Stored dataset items
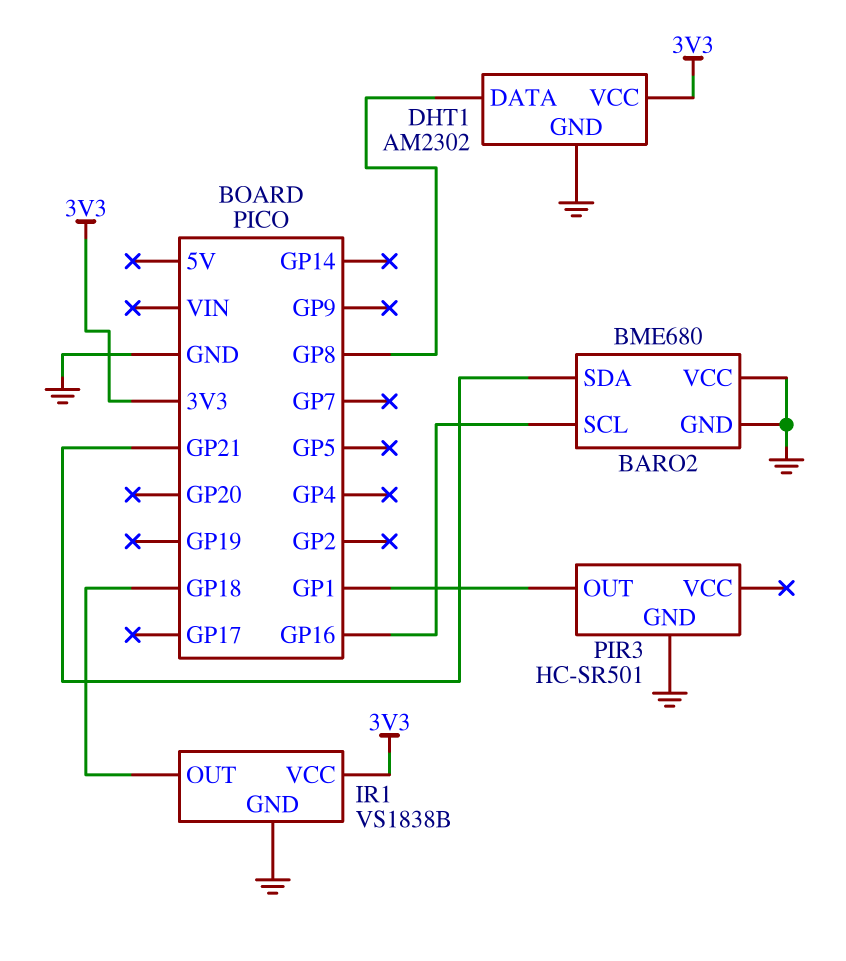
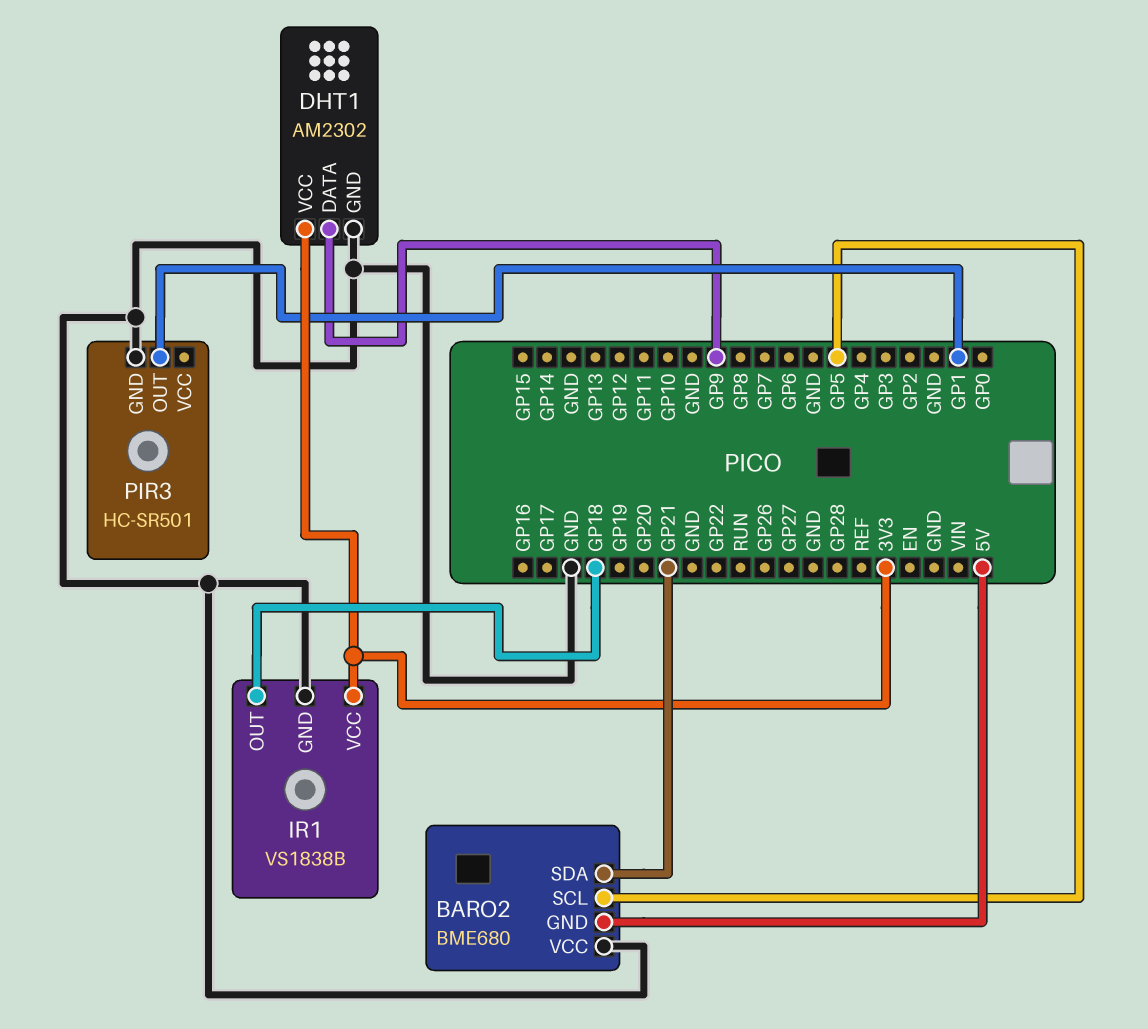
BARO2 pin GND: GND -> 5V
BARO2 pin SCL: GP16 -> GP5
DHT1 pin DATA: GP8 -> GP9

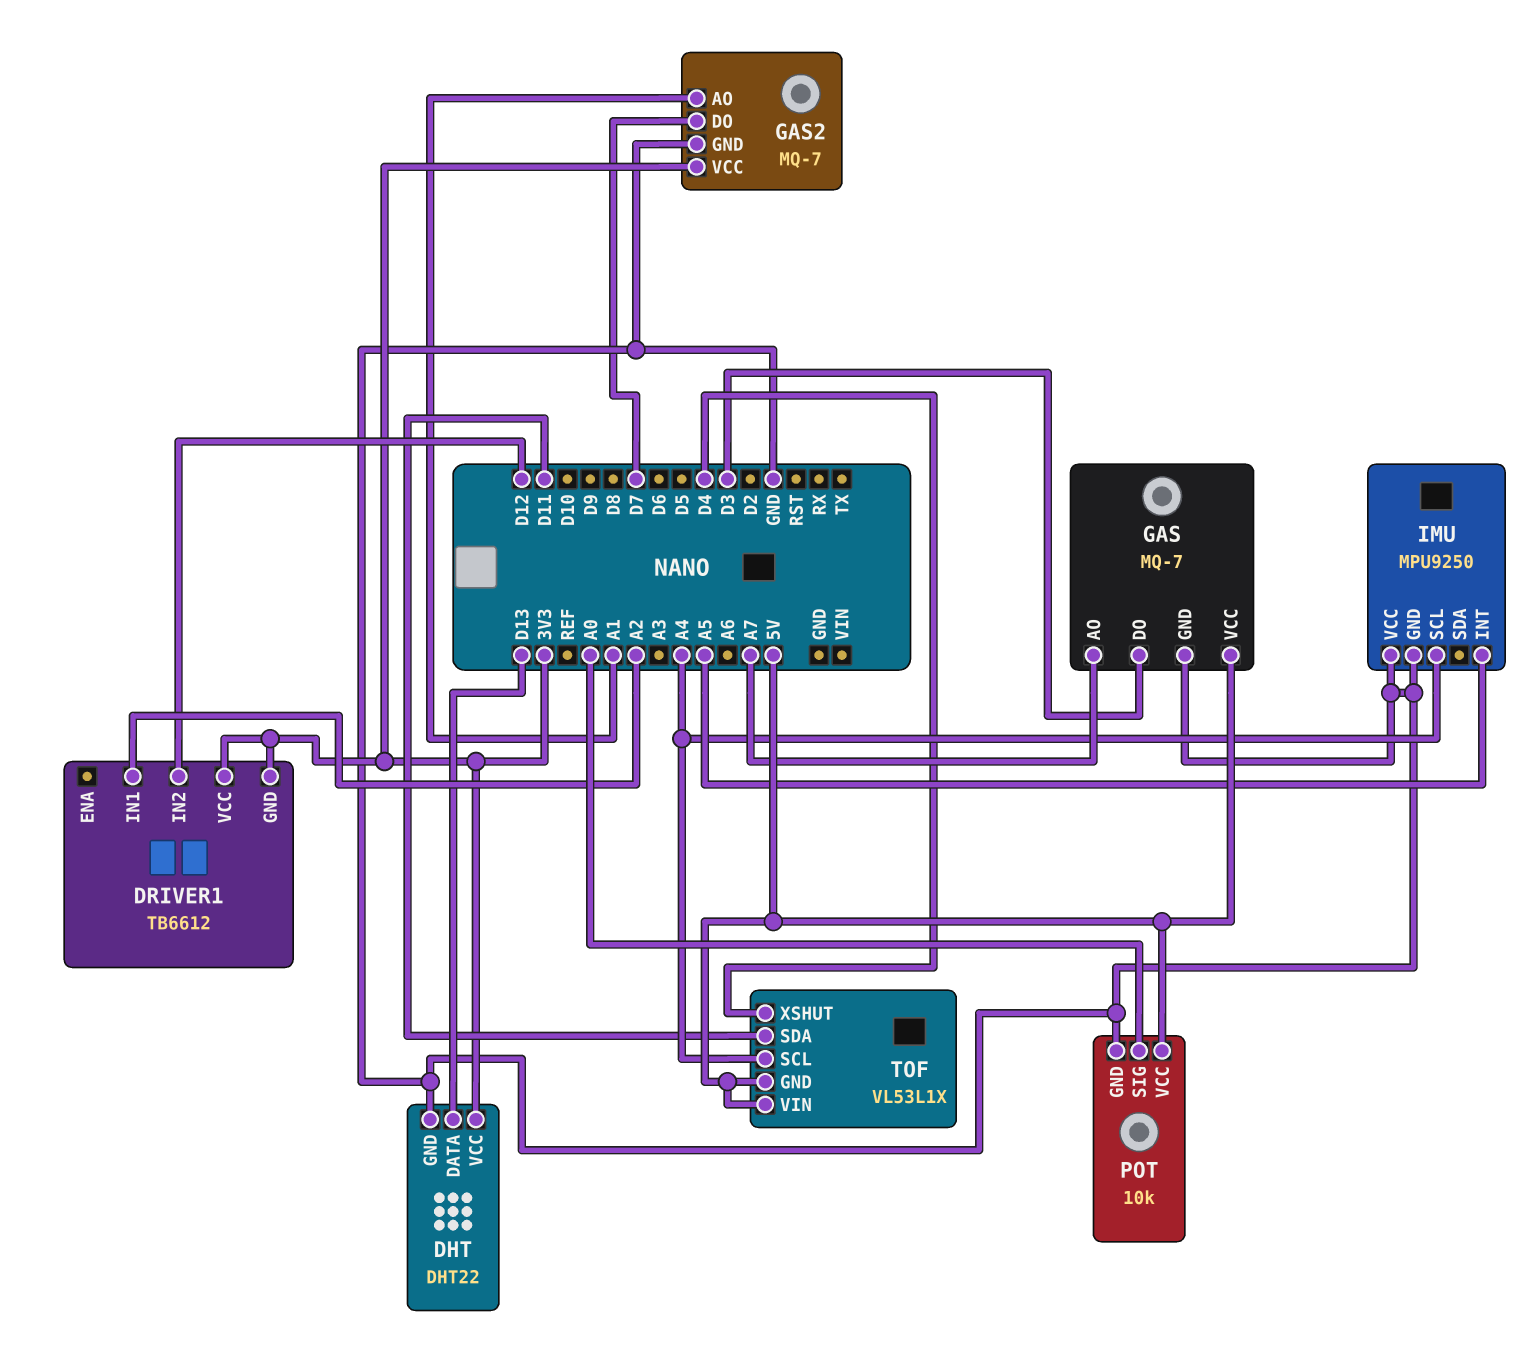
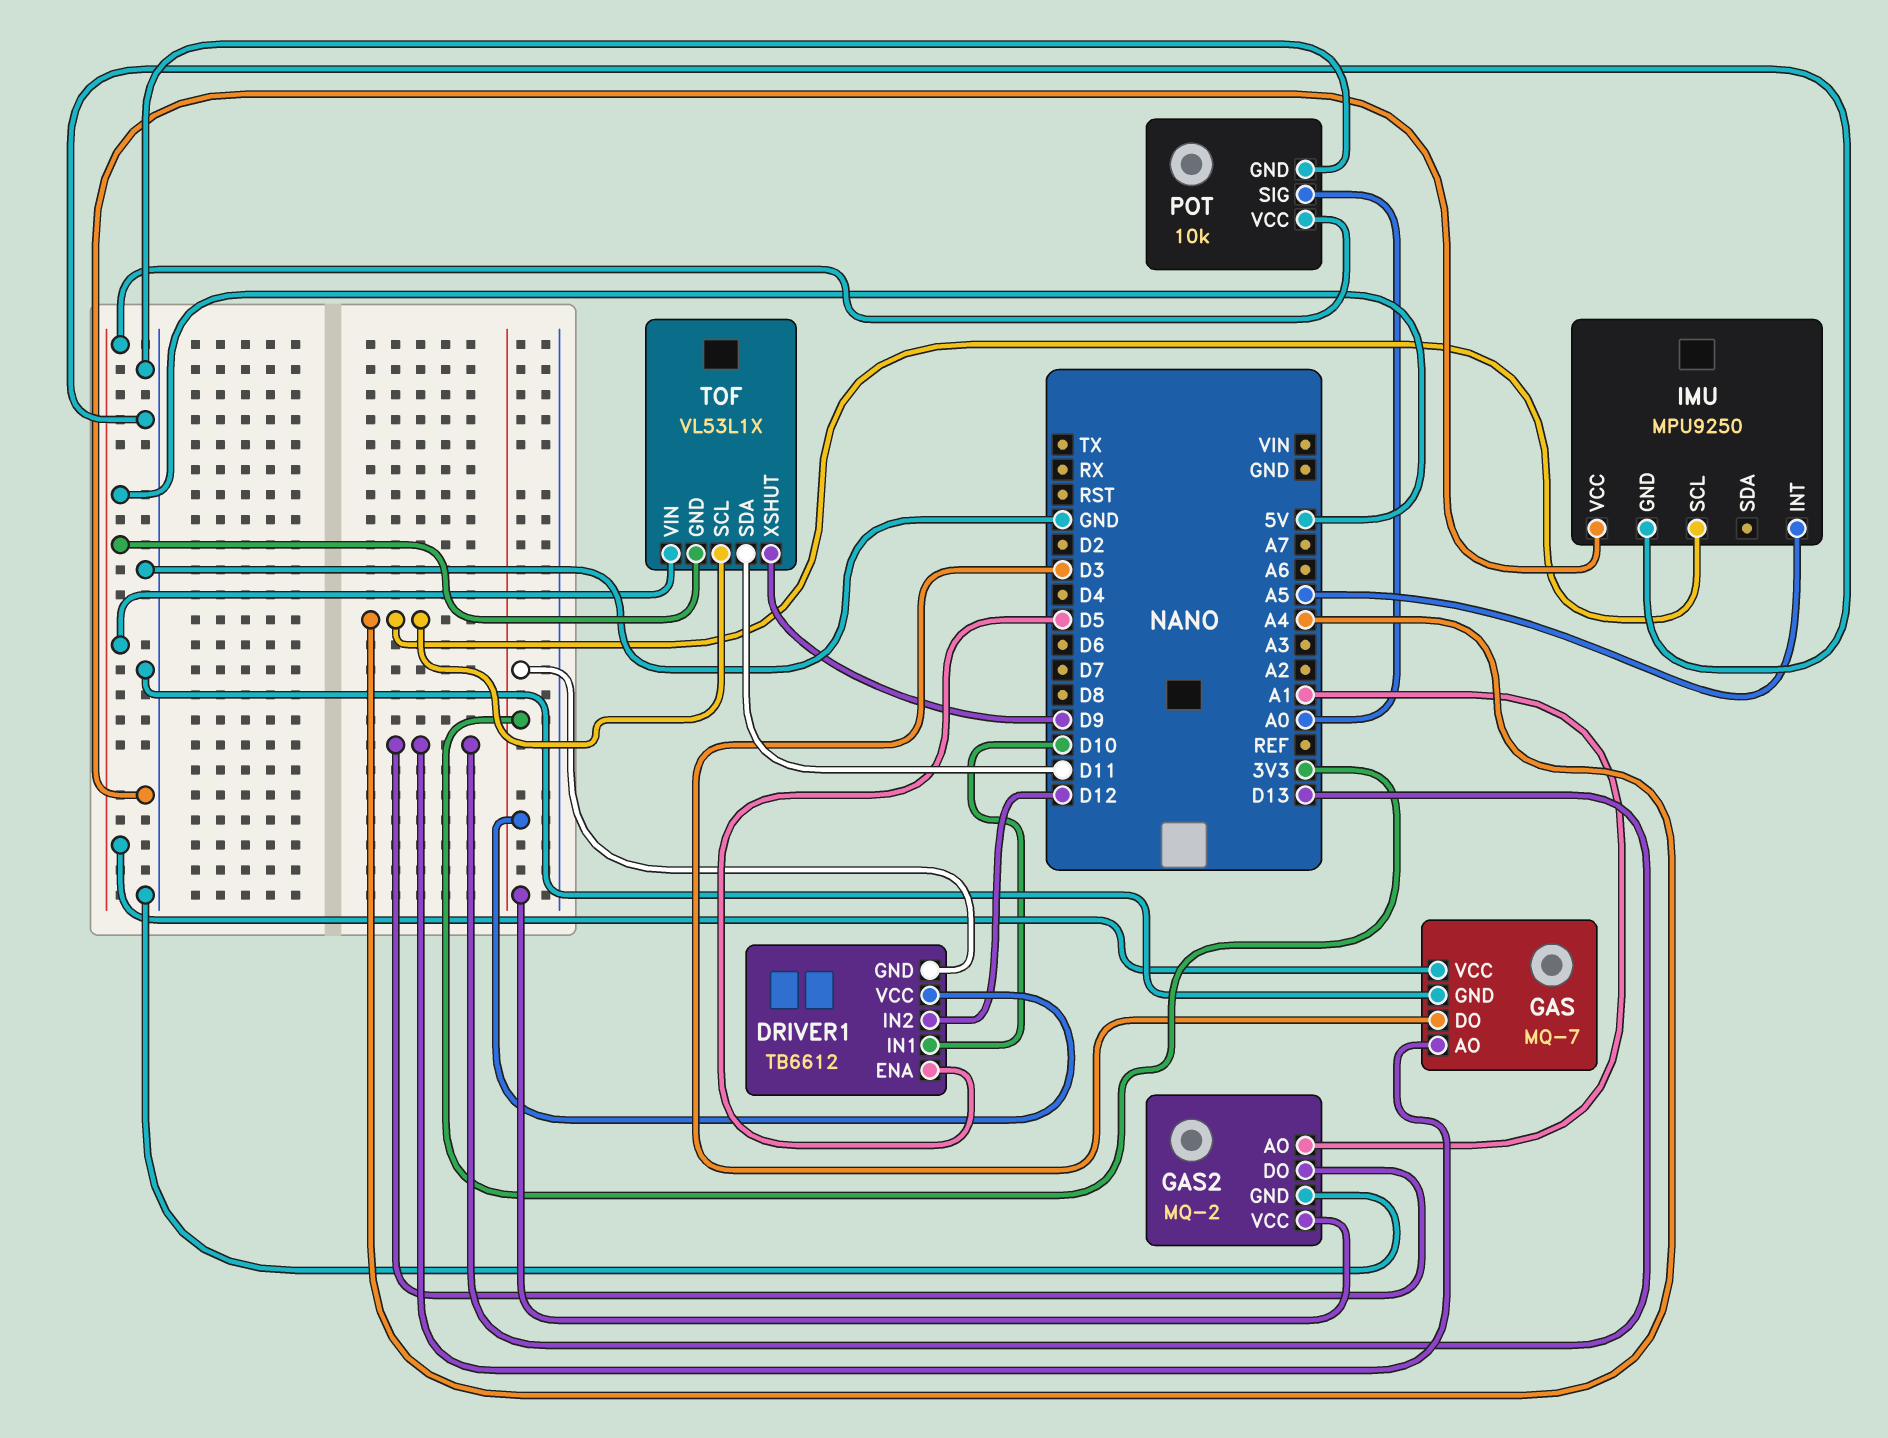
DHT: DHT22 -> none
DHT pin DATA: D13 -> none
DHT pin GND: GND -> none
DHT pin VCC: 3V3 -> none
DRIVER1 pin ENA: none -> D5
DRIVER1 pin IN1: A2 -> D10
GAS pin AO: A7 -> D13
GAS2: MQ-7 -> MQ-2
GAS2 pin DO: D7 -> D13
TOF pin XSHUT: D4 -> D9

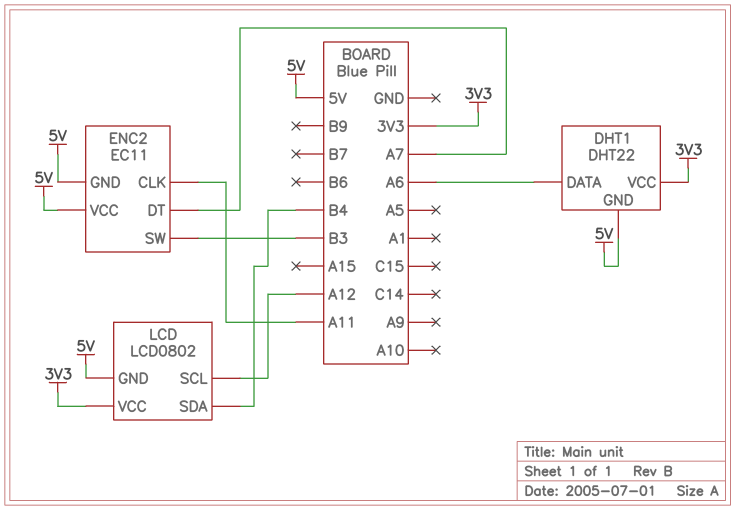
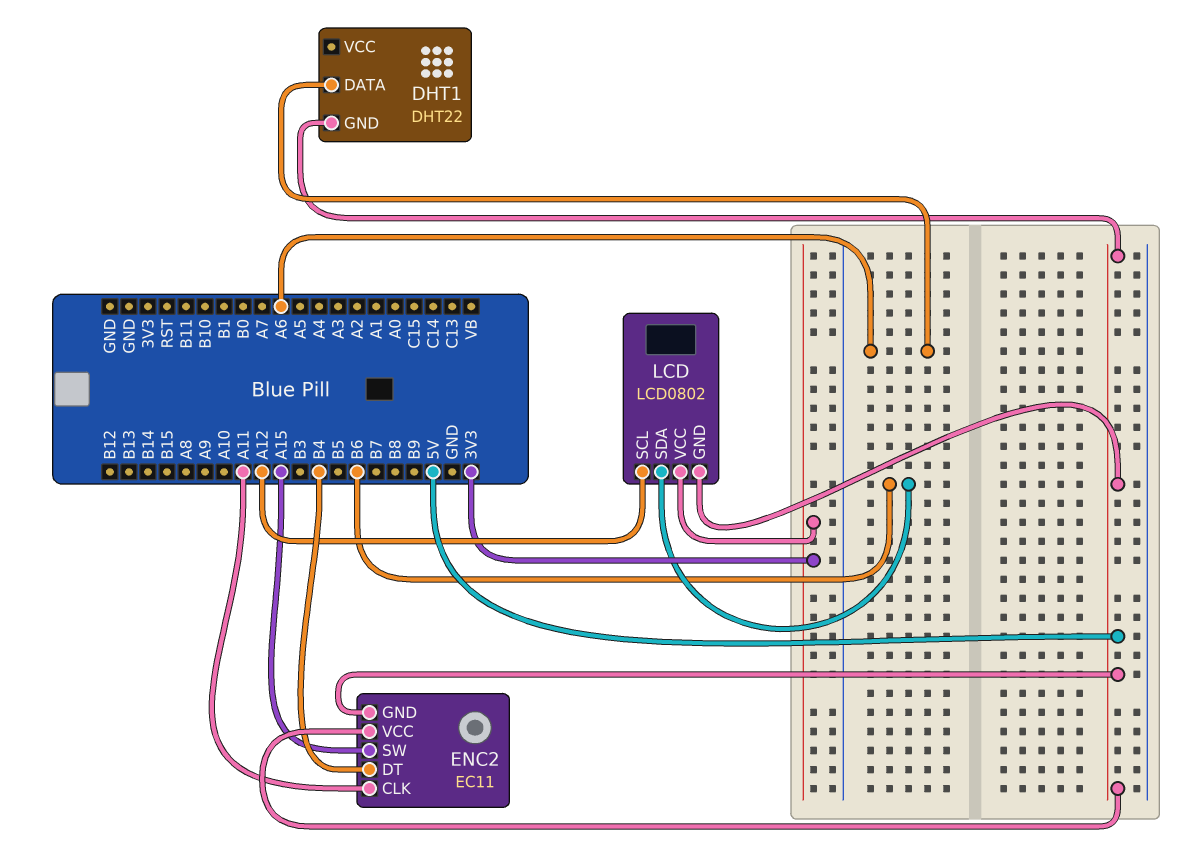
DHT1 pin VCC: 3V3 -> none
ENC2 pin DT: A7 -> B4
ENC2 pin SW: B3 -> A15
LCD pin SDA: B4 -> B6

> _Work order_
Restate each record from above word for word, excluding any picture it holds.

> _Exercise solution_
BARO2 pin GND: GND -> 5V
BARO2 pin SCL: GP16 -> GP5
DHT1 pin DATA: GP8 -> GP9

DHT: DHT22 -> none
DHT pin DATA: D13 -> none
DHT pin GND: GND -> none
DHT pin VCC: 3V3 -> none
DRIVER1 pin ENA: none -> D5
DRIVER1 pin IN1: A2 -> D10
GAS pin AO: A7 -> D13
GAS2: MQ-7 -> MQ-2
GAS2 pin DO: D7 -> D13
TOF pin XSHUT: D4 -> D9

DHT1 pin VCC: 3V3 -> none
ENC2 pin DT: A7 -> B4
ENC2 pin SW: B3 -> A15
LCD pin SDA: B4 -> B6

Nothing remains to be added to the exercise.